======== Provided material ========
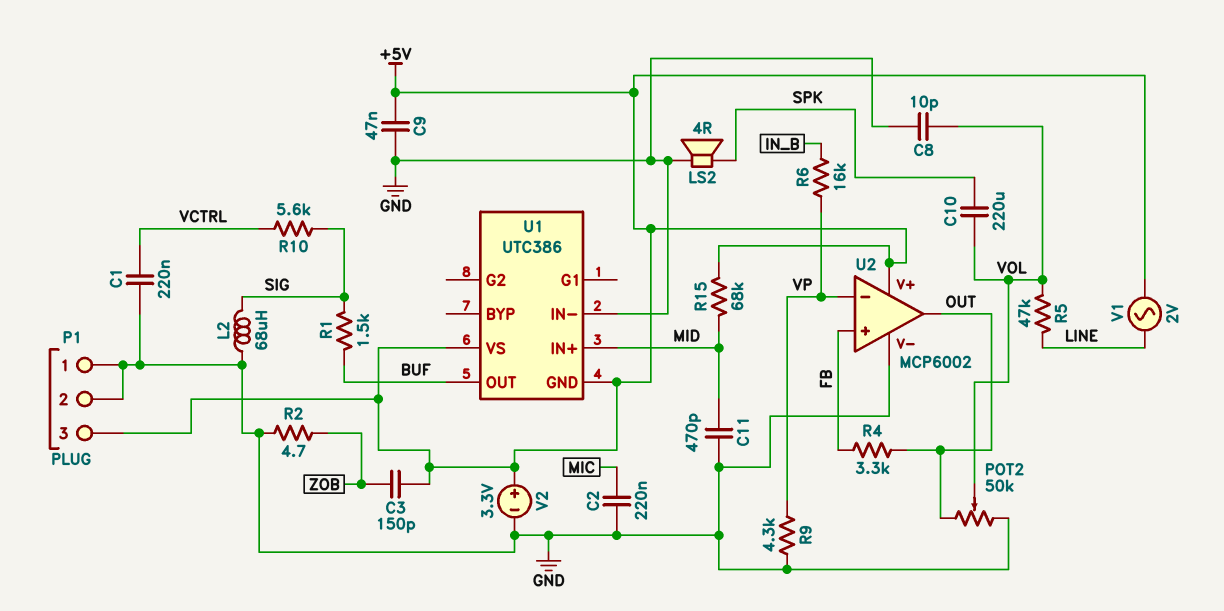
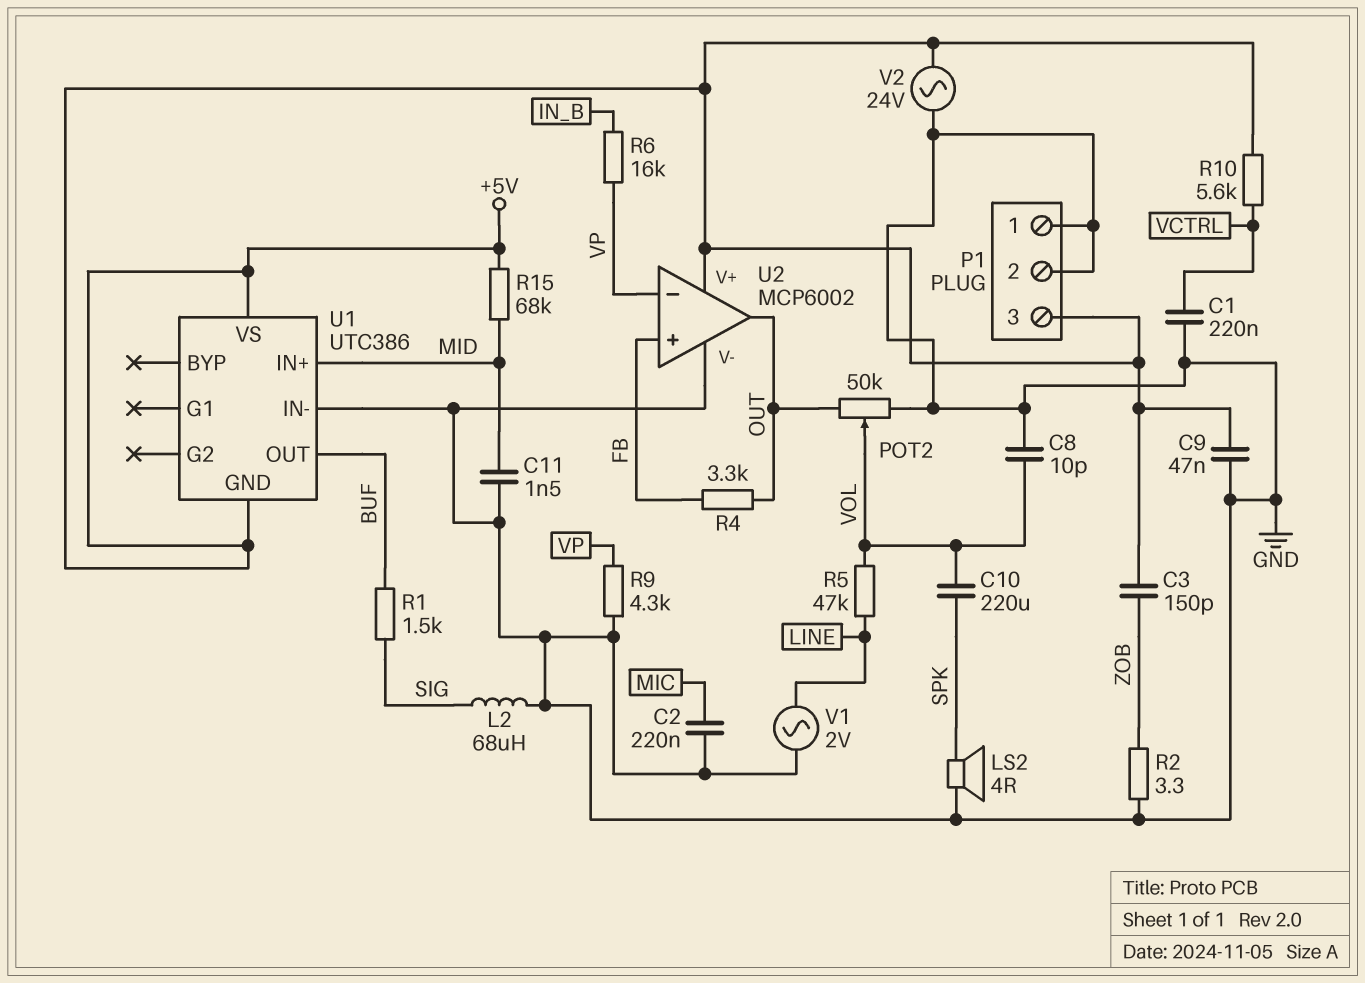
C11: 470pF (GND, MID) -> 1.5nF (GND, MID)
R2: 4.7 (GND, ZOB) -> 3.3 (GND, ZOB)
R10: 5.6k (SIG, VCTRL) -> 5.6k (+5V, VCTRL)
V1: AC 2V (+5V, LINE) -> AC 2V (GND, LINE)
V2: 3.3V (plus +5V, minus GND) -> AC 24V (+5V, GND)

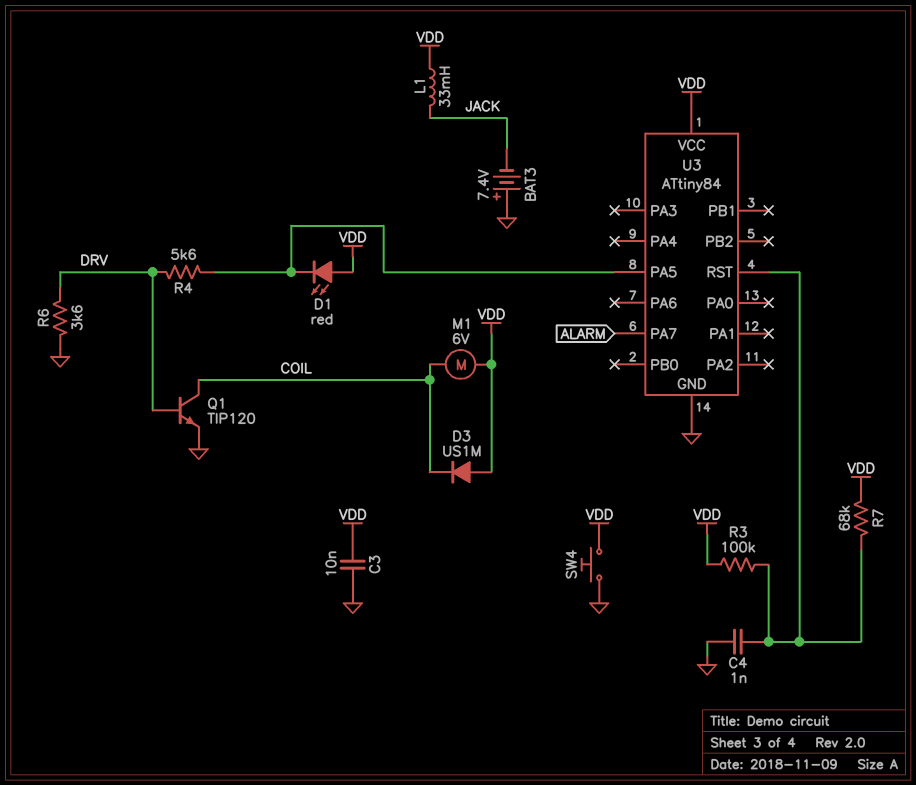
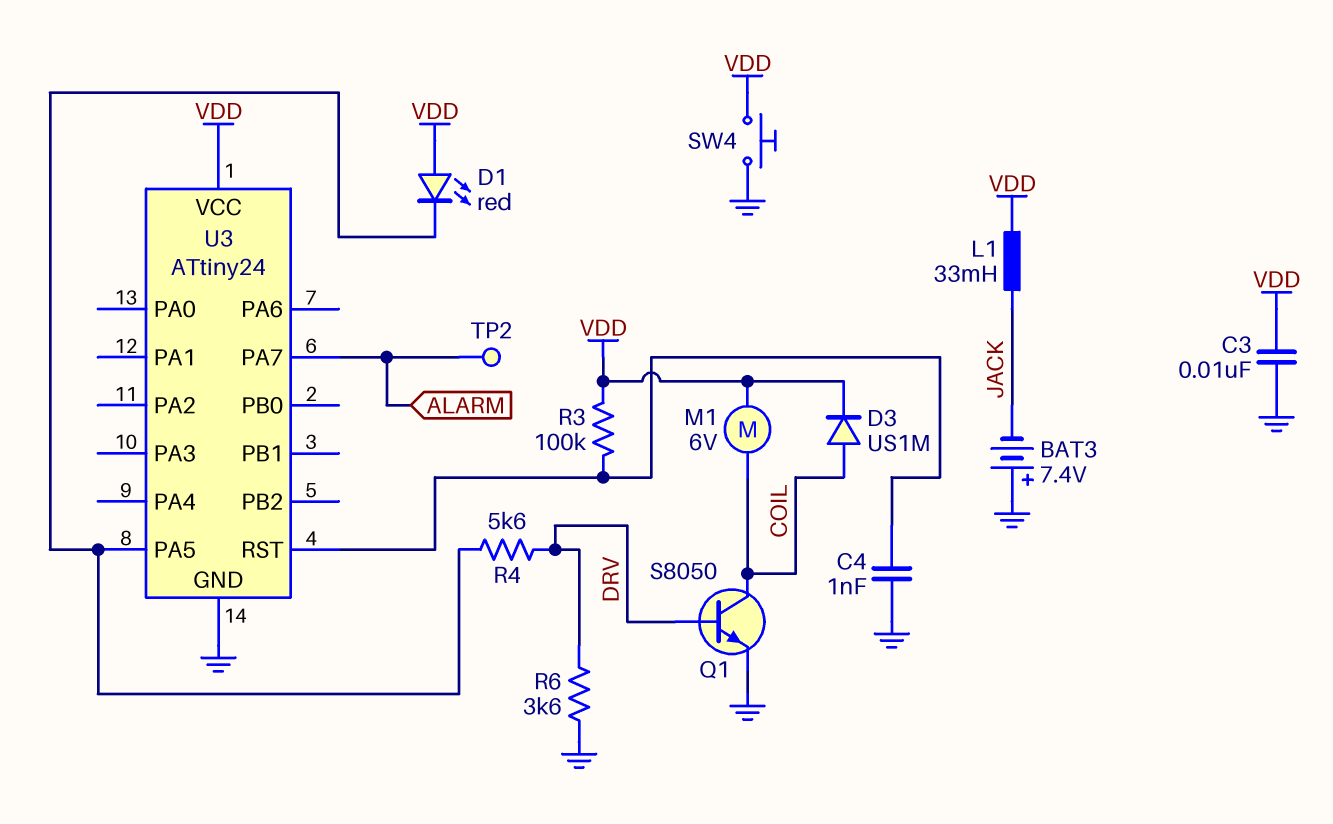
D3: diode US1M (A VDD, K COIL) -> diode US1M (A COIL, K VDD)
Q1: NPN TIP120 (B DRV, C COIL, E GND) -> NPN S8050 (B DRV, C COIL, E GND)
R7: 68k (U3/RST, VDD) -> none
TP2: none -> test point (ALARM)
U3: ATtiny84 -> ATtiny24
========
*Task requirements*: All entries should be reproduced exactly; no picture belongs in the result.

*Written solution*:
C11: 470pF (GND, MID) -> 1.5nF (GND, MID)
R2: 4.7 (GND, ZOB) -> 3.3 (GND, ZOB)
R10: 5.6k (SIG, VCTRL) -> 5.6k (+5V, VCTRL)
V1: AC 2V (+5V, LINE) -> AC 2V (GND, LINE)
V2: 3.3V (plus +5V, minus GND) -> AC 24V (+5V, GND)

D3: diode US1M (A VDD, K COIL) -> diode US1M (A COIL, K VDD)
Q1: NPN TIP120 (B DRV, C COIL, E GND) -> NPN S8050 (B DRV, C COIL, E GND)
R7: 68k (U3/RST, VDD) -> none
TP2: none -> test point (ALARM)
U3: ATtiny84 -> ATtiny24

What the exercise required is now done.